_Problem to work on_:
In the material below, find the line with "yellow cake: 7 -> 5" and the line with "brown cylinder: 2 -> 1", then output those two lines and every line between them, exactly.

++++

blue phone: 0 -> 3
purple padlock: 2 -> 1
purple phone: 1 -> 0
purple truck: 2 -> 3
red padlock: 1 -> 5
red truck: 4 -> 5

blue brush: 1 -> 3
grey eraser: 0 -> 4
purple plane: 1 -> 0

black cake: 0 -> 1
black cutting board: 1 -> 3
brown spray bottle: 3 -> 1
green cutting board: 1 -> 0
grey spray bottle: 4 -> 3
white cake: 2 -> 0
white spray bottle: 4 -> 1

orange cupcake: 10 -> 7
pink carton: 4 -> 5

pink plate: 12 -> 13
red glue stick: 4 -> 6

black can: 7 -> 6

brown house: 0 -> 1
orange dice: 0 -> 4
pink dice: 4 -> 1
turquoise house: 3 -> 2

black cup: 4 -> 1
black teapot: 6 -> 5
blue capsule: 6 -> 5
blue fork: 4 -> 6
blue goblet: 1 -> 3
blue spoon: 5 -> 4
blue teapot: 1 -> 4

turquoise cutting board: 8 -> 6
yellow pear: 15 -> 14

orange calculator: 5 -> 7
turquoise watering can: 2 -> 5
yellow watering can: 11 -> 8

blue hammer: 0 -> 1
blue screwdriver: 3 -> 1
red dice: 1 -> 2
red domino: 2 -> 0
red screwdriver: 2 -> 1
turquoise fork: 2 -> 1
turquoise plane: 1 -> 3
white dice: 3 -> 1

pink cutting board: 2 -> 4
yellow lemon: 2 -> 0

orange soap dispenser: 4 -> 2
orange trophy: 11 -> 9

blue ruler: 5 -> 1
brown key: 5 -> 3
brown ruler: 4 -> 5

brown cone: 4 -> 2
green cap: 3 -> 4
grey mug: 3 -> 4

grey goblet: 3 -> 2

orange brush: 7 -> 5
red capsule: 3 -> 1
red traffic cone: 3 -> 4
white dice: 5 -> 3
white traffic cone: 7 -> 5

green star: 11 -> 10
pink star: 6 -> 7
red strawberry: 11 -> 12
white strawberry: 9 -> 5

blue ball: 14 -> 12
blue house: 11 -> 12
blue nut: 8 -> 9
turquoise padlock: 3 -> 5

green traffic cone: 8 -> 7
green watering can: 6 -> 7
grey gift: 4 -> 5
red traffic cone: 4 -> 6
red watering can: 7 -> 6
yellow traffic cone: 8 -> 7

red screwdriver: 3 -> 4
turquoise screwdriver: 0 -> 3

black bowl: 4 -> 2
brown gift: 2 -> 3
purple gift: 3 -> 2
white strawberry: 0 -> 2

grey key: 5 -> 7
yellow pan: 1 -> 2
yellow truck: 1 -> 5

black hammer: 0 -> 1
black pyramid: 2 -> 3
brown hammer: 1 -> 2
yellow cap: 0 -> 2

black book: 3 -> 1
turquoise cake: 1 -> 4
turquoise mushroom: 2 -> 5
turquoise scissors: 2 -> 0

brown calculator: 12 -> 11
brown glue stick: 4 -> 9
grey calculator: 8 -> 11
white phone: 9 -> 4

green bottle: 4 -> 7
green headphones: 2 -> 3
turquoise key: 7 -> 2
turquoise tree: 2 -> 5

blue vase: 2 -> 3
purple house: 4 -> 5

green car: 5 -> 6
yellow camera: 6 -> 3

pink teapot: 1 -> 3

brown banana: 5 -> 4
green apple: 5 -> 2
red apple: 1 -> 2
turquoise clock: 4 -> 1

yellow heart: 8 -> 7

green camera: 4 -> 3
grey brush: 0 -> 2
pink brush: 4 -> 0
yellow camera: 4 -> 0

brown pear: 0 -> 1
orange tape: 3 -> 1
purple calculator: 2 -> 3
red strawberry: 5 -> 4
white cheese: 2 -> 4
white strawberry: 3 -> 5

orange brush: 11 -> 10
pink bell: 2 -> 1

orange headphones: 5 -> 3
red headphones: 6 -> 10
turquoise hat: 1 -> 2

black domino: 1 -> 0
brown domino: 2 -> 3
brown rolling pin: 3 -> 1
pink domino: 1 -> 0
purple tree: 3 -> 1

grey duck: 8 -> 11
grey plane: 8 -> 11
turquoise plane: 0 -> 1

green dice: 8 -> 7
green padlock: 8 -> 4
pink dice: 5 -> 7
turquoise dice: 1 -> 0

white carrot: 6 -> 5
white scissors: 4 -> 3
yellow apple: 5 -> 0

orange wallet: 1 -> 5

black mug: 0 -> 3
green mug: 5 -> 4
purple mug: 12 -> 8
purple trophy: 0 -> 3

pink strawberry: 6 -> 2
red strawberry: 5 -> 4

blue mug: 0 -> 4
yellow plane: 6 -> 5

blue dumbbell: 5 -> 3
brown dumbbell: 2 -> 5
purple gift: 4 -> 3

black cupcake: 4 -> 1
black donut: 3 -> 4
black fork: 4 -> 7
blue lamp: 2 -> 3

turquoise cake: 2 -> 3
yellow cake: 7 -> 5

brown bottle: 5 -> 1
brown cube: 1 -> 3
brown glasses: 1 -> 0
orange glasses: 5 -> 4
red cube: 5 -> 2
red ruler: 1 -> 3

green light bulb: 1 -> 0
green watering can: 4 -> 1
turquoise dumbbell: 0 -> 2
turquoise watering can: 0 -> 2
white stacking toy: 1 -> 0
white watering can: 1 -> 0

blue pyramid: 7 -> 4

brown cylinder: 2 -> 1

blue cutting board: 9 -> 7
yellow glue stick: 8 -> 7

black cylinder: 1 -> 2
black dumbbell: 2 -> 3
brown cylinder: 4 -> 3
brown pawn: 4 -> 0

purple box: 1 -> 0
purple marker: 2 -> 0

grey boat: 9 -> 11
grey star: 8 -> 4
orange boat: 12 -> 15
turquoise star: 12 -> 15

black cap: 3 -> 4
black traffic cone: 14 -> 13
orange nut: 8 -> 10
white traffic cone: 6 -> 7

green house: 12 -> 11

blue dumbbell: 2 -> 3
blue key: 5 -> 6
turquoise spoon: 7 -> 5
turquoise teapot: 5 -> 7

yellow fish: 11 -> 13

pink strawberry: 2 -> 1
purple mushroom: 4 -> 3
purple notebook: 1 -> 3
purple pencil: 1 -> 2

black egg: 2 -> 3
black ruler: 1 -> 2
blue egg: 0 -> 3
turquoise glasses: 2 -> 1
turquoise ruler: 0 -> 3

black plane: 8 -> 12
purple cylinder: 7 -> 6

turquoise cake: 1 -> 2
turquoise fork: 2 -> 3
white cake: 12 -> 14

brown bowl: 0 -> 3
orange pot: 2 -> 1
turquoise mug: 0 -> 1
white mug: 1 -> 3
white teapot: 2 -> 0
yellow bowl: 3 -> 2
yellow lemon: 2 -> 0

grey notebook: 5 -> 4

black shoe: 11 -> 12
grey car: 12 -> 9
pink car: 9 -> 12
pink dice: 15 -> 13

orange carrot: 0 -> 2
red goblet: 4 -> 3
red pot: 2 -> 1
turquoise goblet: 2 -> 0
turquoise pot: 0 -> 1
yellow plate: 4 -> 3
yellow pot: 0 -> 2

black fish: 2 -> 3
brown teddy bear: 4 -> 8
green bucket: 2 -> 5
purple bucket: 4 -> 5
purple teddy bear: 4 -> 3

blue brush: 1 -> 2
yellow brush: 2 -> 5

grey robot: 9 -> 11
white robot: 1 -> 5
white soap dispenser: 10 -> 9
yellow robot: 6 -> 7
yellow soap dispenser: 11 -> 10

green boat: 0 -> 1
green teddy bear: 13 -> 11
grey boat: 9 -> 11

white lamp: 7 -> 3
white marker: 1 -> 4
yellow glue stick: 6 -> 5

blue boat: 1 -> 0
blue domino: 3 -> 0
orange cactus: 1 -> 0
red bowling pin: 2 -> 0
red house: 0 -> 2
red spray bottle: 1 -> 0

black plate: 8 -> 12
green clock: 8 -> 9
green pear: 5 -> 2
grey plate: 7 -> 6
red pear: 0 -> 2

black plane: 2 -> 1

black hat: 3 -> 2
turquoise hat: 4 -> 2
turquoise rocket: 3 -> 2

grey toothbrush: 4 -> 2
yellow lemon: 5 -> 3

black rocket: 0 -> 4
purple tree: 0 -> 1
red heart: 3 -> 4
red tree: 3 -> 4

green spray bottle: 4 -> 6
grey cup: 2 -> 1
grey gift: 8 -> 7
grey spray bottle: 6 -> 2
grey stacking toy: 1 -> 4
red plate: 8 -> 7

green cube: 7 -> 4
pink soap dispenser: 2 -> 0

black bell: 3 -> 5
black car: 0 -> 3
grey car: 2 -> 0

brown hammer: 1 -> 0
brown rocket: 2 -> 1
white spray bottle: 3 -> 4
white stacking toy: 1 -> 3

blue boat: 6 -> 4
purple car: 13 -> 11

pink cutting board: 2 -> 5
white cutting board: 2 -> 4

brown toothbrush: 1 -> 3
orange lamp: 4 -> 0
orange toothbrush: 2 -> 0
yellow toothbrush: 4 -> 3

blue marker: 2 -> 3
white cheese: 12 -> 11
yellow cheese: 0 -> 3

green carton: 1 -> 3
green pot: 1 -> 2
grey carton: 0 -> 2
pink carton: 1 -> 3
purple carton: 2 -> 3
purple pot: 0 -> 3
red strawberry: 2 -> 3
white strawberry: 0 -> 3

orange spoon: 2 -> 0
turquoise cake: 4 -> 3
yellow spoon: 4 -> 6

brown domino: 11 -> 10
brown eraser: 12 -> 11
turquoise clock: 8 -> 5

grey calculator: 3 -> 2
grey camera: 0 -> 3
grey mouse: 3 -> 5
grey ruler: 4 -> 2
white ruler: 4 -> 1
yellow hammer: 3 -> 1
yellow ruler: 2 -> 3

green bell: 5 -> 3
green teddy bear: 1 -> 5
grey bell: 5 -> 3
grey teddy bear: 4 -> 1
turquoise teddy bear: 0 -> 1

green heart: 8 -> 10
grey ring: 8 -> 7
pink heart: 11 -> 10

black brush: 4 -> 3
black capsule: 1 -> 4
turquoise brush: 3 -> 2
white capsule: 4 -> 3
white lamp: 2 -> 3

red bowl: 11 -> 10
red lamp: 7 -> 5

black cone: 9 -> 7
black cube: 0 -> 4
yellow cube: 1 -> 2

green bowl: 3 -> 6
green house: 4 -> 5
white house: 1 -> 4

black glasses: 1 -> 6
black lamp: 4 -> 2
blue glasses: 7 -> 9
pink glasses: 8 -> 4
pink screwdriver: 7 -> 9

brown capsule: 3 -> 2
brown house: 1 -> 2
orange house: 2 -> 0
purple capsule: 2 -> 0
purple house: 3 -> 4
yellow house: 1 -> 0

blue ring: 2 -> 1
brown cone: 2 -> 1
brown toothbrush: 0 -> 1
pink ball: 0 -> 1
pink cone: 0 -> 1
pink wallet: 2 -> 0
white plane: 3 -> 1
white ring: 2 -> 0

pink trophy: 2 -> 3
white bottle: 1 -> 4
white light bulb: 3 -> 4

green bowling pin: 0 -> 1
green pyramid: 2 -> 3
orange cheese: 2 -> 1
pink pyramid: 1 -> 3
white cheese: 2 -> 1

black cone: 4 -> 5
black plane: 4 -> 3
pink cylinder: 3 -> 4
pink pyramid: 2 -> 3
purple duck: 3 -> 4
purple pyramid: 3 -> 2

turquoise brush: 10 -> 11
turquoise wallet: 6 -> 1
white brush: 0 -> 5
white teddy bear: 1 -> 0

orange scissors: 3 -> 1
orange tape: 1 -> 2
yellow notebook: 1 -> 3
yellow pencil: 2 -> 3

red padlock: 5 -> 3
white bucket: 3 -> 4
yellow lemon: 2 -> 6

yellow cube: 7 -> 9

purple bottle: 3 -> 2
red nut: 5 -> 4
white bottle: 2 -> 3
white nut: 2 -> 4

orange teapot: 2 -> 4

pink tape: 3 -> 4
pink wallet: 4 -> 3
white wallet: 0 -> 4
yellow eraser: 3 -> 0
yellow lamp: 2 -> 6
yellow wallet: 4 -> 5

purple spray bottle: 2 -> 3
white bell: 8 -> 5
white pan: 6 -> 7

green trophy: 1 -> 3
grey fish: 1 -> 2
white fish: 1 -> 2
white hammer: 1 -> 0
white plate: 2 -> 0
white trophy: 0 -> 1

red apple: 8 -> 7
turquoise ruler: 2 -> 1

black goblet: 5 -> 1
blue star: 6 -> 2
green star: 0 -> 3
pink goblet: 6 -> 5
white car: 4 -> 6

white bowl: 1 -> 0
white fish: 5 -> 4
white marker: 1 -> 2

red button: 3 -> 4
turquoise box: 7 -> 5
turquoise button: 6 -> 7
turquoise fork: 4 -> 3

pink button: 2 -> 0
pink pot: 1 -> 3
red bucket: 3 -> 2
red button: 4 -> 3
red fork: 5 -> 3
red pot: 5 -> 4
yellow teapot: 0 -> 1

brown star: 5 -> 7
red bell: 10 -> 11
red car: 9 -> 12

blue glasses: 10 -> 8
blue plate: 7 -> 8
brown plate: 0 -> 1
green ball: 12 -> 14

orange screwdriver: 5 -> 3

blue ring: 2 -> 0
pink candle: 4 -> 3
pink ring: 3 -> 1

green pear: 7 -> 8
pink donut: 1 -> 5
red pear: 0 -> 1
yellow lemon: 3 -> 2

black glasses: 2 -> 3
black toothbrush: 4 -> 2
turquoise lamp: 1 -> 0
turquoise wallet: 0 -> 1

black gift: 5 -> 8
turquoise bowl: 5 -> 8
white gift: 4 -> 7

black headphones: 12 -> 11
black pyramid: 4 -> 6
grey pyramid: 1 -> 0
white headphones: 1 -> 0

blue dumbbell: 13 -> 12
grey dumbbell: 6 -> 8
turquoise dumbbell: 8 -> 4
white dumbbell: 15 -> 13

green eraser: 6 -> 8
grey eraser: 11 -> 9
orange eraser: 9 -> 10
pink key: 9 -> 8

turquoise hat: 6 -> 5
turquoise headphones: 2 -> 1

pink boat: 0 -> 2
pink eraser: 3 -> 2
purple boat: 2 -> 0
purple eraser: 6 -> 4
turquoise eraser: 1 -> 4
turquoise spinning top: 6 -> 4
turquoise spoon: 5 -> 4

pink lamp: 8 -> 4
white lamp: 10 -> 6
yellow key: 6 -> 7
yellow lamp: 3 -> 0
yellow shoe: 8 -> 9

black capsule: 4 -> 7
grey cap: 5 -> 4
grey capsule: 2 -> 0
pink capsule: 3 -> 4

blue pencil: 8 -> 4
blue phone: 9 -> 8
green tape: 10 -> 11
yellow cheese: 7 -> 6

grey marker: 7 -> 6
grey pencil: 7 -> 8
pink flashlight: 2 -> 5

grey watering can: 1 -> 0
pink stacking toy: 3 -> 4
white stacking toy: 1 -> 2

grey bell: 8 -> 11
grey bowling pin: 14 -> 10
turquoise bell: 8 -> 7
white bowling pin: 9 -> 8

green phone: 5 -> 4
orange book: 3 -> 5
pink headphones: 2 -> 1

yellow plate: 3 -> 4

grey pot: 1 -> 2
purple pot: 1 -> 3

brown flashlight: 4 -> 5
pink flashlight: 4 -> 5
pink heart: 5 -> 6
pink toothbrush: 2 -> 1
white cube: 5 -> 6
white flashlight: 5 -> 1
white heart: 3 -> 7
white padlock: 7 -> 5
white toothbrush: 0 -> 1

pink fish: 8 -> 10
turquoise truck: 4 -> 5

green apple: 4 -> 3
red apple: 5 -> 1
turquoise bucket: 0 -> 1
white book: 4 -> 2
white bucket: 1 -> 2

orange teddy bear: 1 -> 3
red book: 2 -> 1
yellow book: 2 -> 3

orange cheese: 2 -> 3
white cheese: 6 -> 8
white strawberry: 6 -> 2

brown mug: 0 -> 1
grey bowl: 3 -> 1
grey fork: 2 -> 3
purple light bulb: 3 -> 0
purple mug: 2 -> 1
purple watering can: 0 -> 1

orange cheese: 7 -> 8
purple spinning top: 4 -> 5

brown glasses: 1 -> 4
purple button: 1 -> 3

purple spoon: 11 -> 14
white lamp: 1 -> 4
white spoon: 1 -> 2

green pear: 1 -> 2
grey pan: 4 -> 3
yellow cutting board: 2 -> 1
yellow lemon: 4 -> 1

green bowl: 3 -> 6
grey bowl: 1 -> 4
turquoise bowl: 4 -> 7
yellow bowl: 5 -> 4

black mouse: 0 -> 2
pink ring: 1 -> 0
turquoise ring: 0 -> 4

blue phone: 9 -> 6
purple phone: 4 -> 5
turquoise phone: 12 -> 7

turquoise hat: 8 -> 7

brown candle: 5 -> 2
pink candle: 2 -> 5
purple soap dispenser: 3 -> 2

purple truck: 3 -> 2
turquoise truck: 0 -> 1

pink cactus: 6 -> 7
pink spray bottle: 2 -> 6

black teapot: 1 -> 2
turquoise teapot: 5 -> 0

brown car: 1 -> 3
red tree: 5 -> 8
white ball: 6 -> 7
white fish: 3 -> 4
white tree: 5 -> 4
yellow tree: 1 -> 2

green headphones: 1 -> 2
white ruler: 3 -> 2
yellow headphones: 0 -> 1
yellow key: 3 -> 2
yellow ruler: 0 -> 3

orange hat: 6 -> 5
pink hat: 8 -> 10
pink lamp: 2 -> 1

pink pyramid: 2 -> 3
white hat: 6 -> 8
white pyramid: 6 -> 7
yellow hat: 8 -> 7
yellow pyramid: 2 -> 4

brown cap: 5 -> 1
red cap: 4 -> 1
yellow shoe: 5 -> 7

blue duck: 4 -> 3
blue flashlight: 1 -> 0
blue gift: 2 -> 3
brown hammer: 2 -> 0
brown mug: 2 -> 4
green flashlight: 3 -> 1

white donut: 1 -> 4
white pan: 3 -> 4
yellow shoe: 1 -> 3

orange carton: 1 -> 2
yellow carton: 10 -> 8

++++

_Task result_:
yellow cake: 7 -> 5

brown bottle: 5 -> 1
brown cube: 1 -> 3
brown glasses: 1 -> 0
orange glasses: 5 -> 4
red cube: 5 -> 2
red ruler: 1 -> 3

green light bulb: 1 -> 0
green watering can: 4 -> 1
turquoise dumbbell: 0 -> 2
turquoise watering can: 0 -> 2
white stacking toy: 1 -> 0
white watering can: 1 -> 0

blue pyramid: 7 -> 4

brown cylinder: 2 -> 1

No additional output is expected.